EXERCISE ▸ Go through the data below and report how many lines contain "pink"; the reply holds only that number.
START DATA FOR ANALYSIS
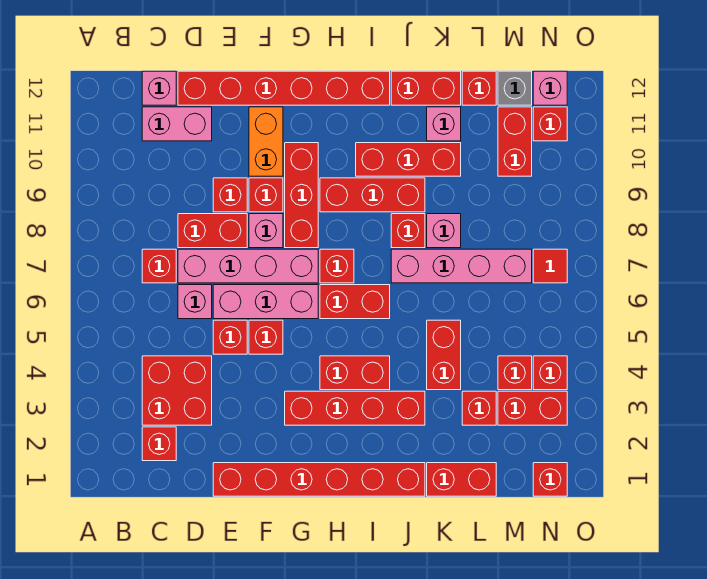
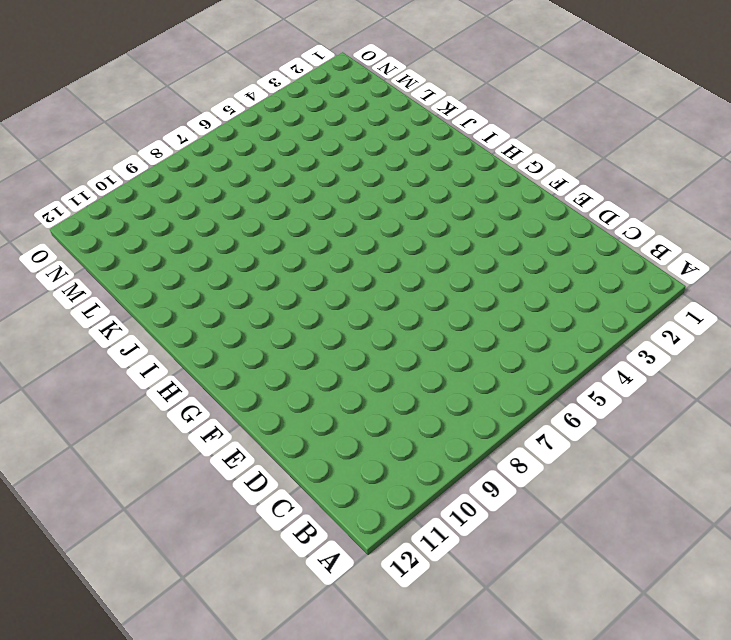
none -> red brick C2 level 1
none -> red brick C3:D4 level 1
none -> red brick C7 level 1
none -> pink brick C11:D11 level 1

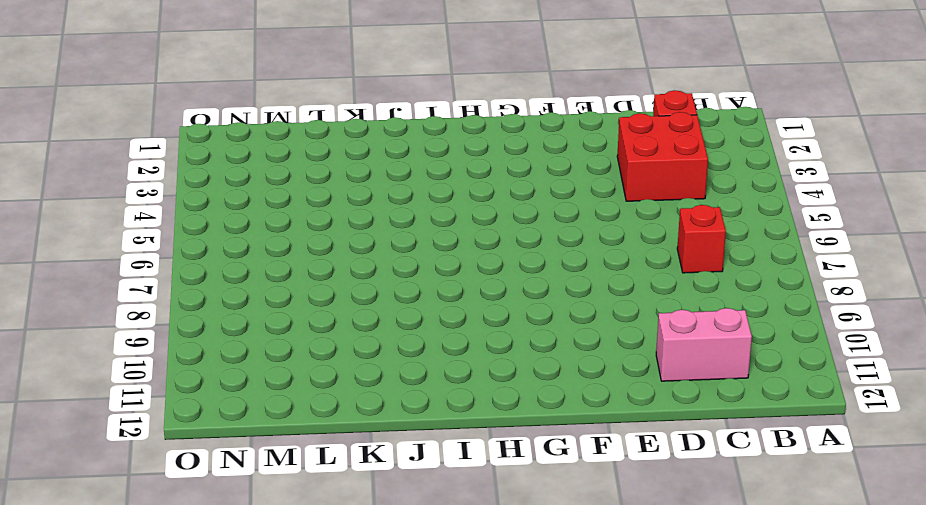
none -> pink brick C12 level 1
none -> pink brick D6 level 1
none -> pink brick D7:G7 level 1
none -> red brick D8:E8 level 1

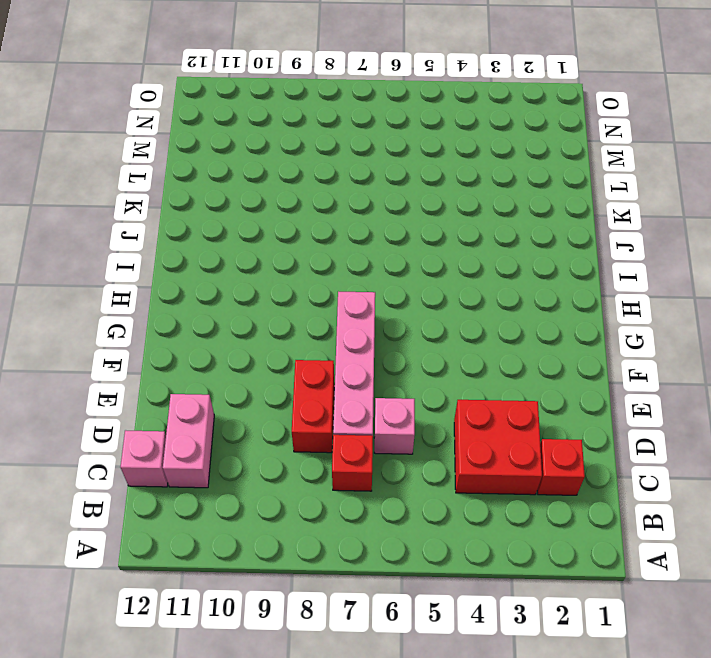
none -> red brick D12:I12 level 1
none -> red brick E1:J1 level 1
none -> red brick E5 level 1
none -> pink brick E6:G6 level 1

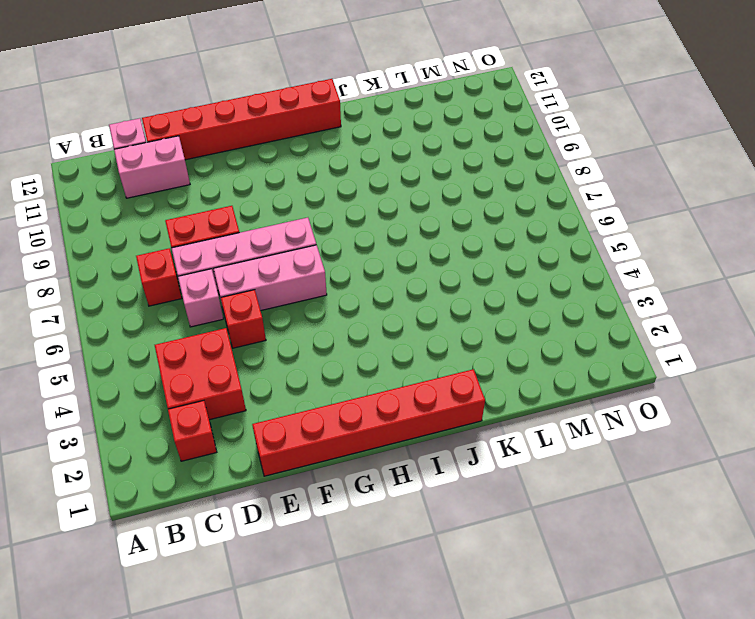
none -> red brick E9 level 1
none -> red brick F5 level 1
none -> pink brick F8 level 1
none -> red brick F9 level 1

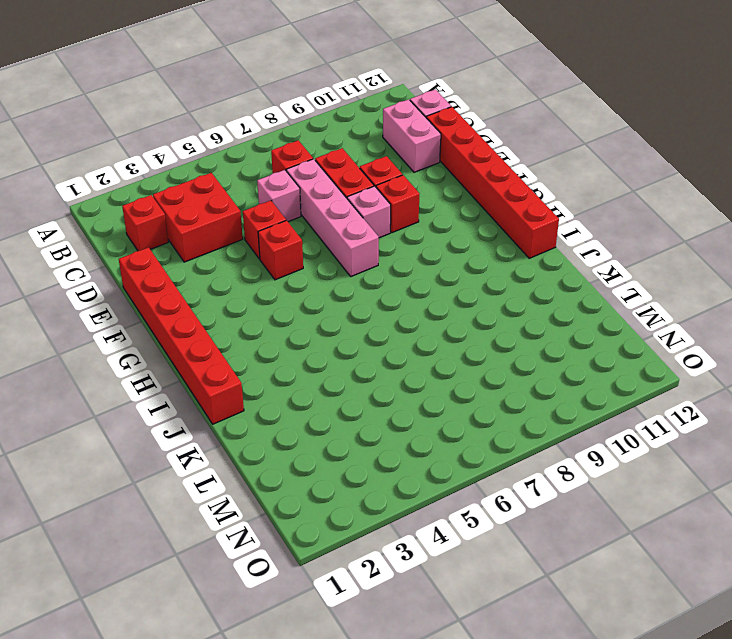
none -> pink brick E6:G6 level 1
none -> orange brick F10:F11 level 1
none -> red brick G3:J3 level 1
none -> red brick G8:G10 level 1

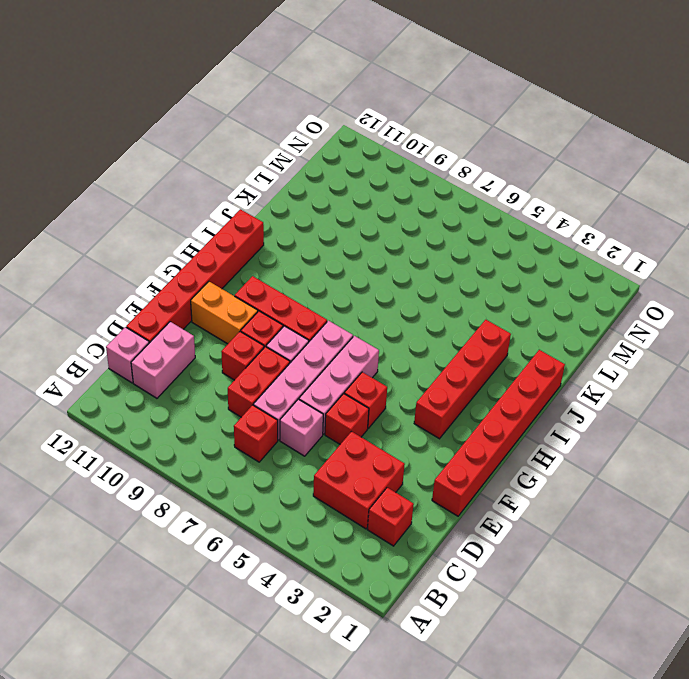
none -> red brick H4:I4 level 1
none -> red brick H6:I6 level 1
none -> red brick H7 level 1
none -> red brick H9:J9 level 1

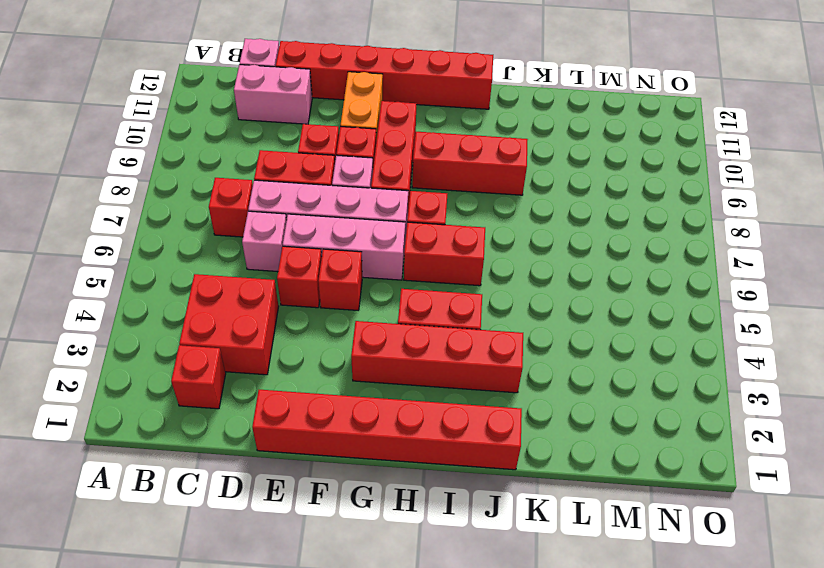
none -> red brick I10:K10 level 1
none -> pink brick J7:M7 level 1
none -> red brick J8 level 1
none -> red brick J12:K12 level 1

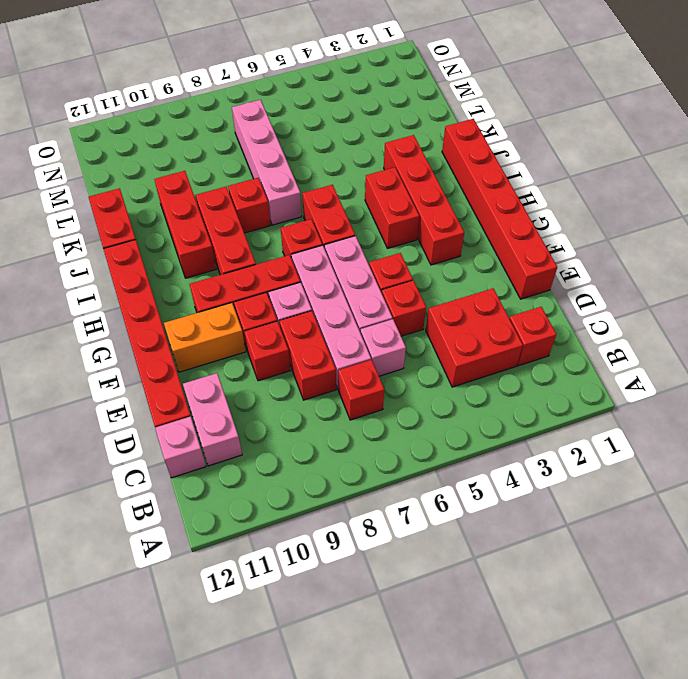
none -> red brick K1:L1 level 1
none -> red brick K4:K5 level 1
none -> pink brick K8 level 1
none -> pink brick K11 level 1

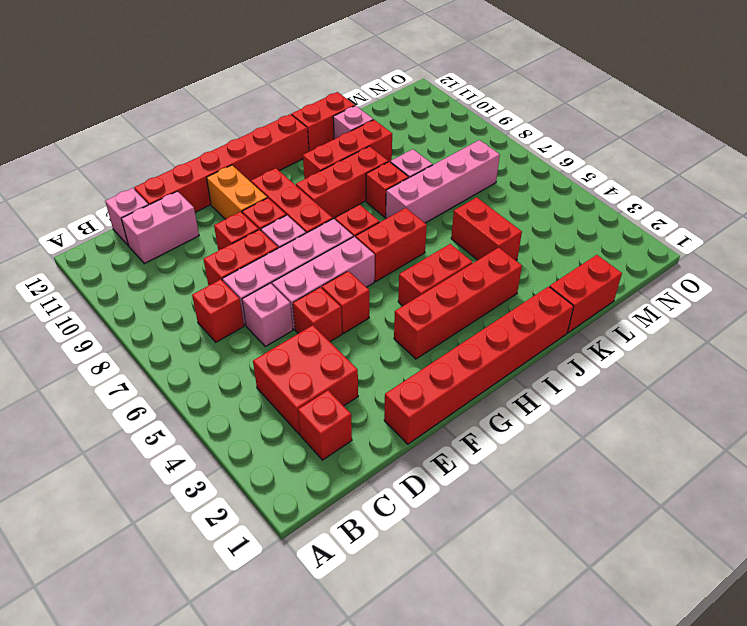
none -> red brick L3 level 1
none -> red brick L12 level 1
none -> red brick M3:N3 level 1
none -> red brick M4 level 1

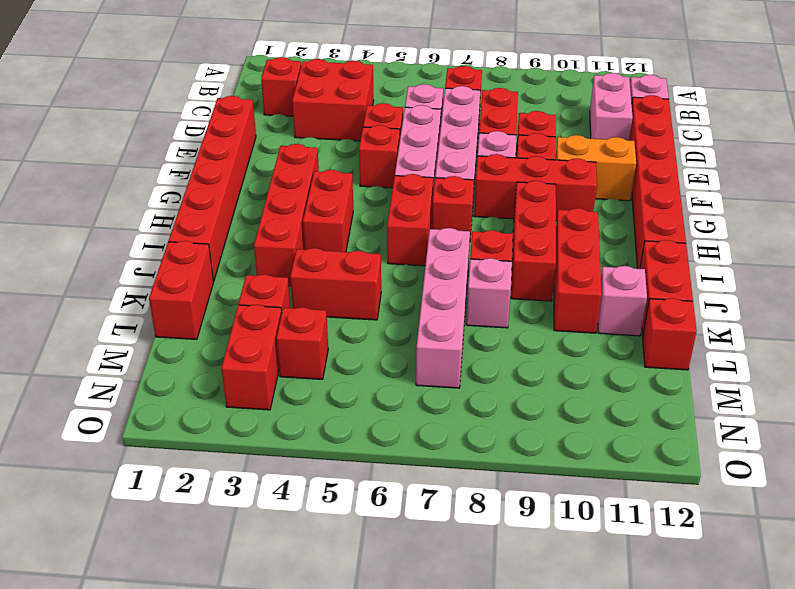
none -> red brick M10:M11 level 1
none -> grey brick M12 level 1
none -> red brick N1 level 1
none -> red brick N4 level 1

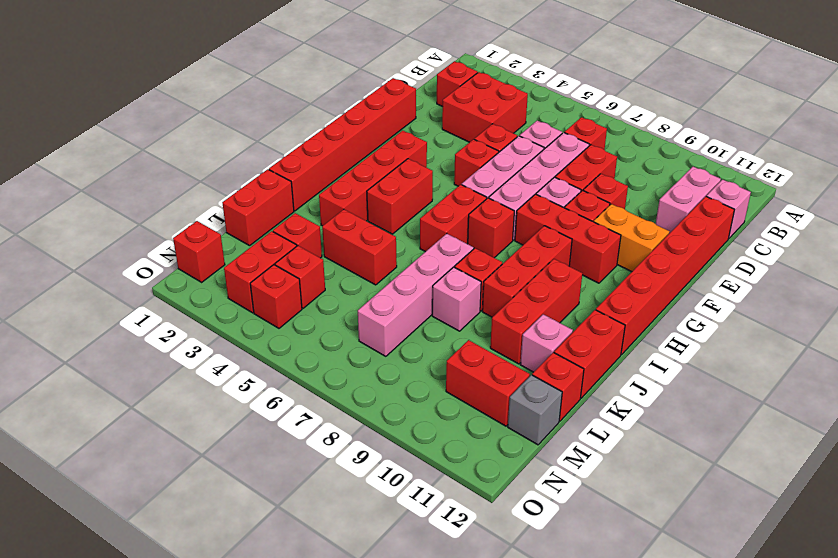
none -> red tile N7 level 1
none -> red brick N11 level 1
none -> pink brick N12 level 1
END DATA FOR ANALYSIS
YOUR RESPONSE ▸ 11